-------- Available data
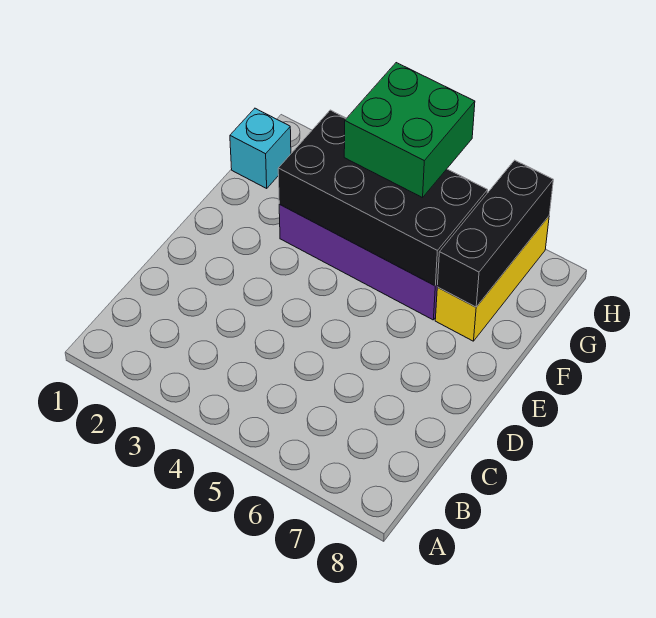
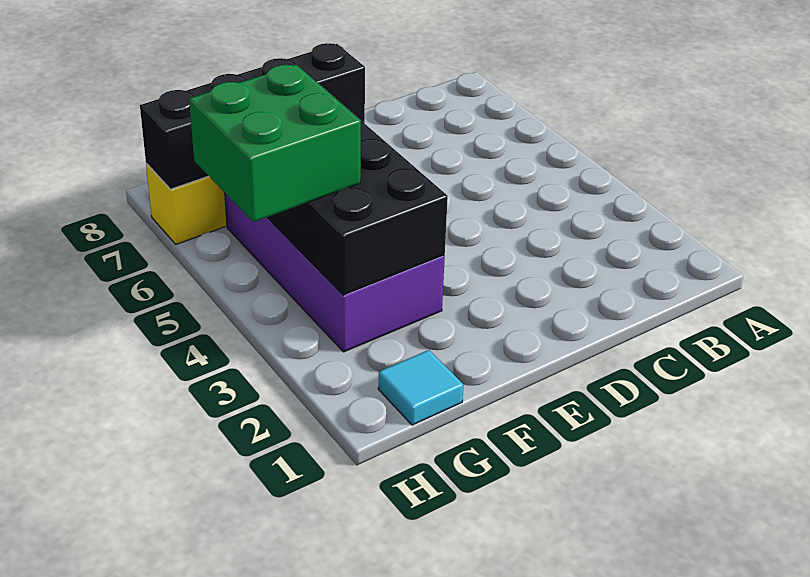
black 1x3 brick [437,160,553,307] -> black 1x4 brick [140,43,365,189]
cyan 1x1 brick [230,108,291,188] -> cyan 1x1 tile [378,350,463,425]

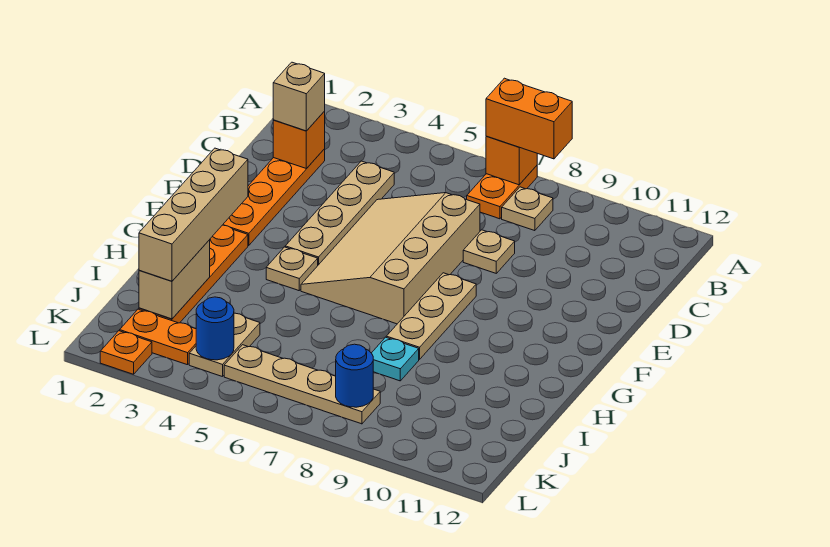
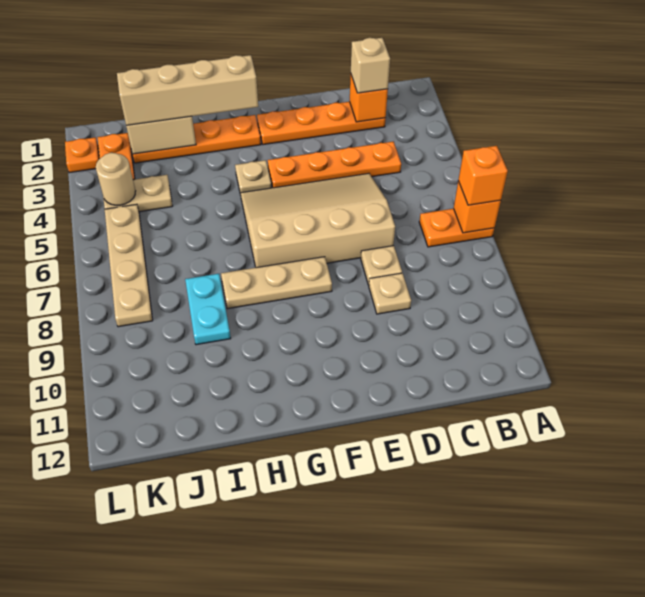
orange 1x2 brick [486,78,572,159] -> orange 1x1 brick [458,146,508,205]
tan 1x1 plate [502,187,553,231] -> tan 1x1 plate moved to [369,273,411,314]
tan 1x4 plate [285,161,394,265] -> orange 1x4 plate [268,142,401,188]
cyan 1x1 plate [372,337,419,381] -> cyan 1x2 plate [185,274,231,345]
blue 1x1 round brick [196,297,234,360] -> tan 1x1 round brick [96,153,135,205]
blue 1x1 round brick [336,344,373,407] -> none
----------------
What you will do: Leaving out the pictures, transcribe the material above exactly.

Written response:
black 1x3 brick [437,160,553,307] -> black 1x4 brick [140,43,365,189]
cyan 1x1 brick [230,108,291,188] -> cyan 1x1 tile [378,350,463,425]

orange 1x2 brick [486,78,572,159] -> orange 1x1 brick [458,146,508,205]
tan 1x1 plate [502,187,553,231] -> tan 1x1 plate moved to [369,273,411,314]
tan 1x4 plate [285,161,394,265] -> orange 1x4 plate [268,142,401,188]
cyan 1x1 plate [372,337,419,381] -> cyan 1x2 plate [185,274,231,345]
blue 1x1 round brick [196,297,234,360] -> tan 1x1 round brick [96,153,135,205]
blue 1x1 round brick [336,344,373,407] -> none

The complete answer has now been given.